### Exercise details
Count the lines below that contain the string "want", treating uppercase and lowercase as different, and give only the number.

Start of Records shown

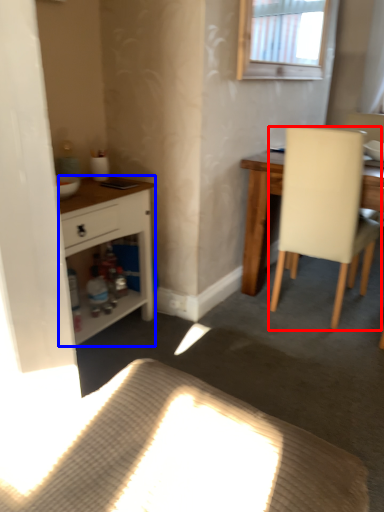
Question: Which object appears closest to the camera in this image, chair (highlighted by a red box) or cabinetry (highlighted by a blue box)?

Choices:
 (A) chair
 (B) cabinetry

Answer: (B)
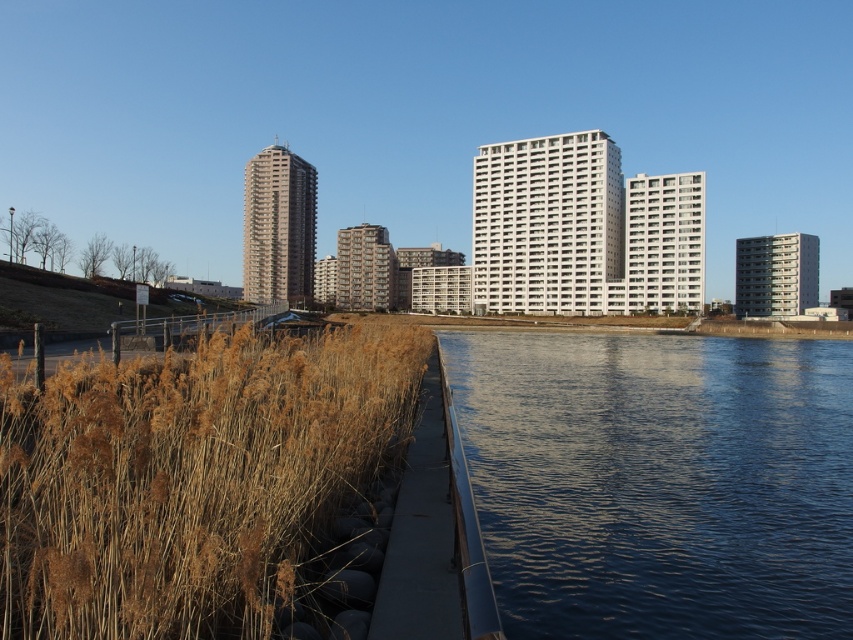
You are a photographer standing on the walkway and want to capture both the blue smooth water at lower right and the dry grass at lower left in the same frame. Based on their positions, which object will appear closer to the bottom edge of your photo?

The blue smooth water at lower right is positioned under dry grass at lower left, so the blue smooth water at lower right will appear closer to the bottom edge of your photo.

You are standing on the concrete walkway and want to find the blue smooth water at lower right. According to the scene description, where should you look relative to your position?

The blue smooth water at lower right is located at point (659,481), so you should look towards the lower right direction from your current position on the concrete walkway.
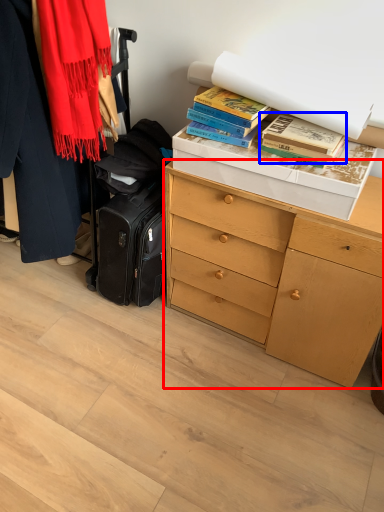
Question: Among these objects, which one is farthest to the camera, chest of drawers (highlighted by a red box) or book (highlighted by a blue box)?

Choices:
 (A) chest of drawers
 (B) book

Answer: (B)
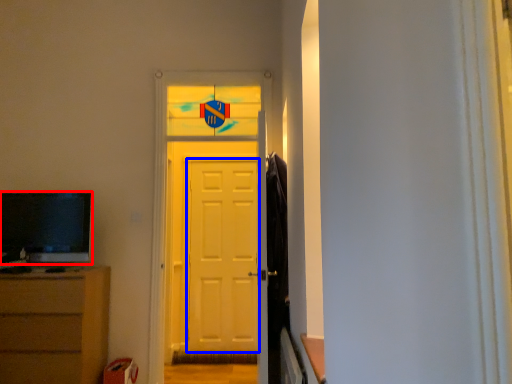
Question: Which point is further to the camera, television (highlighted by a red box) or screen door (highlighted by a blue box)?

Choices:
 (A) television
 (B) screen door

Answer: (B)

End of Records shown

### Solution
2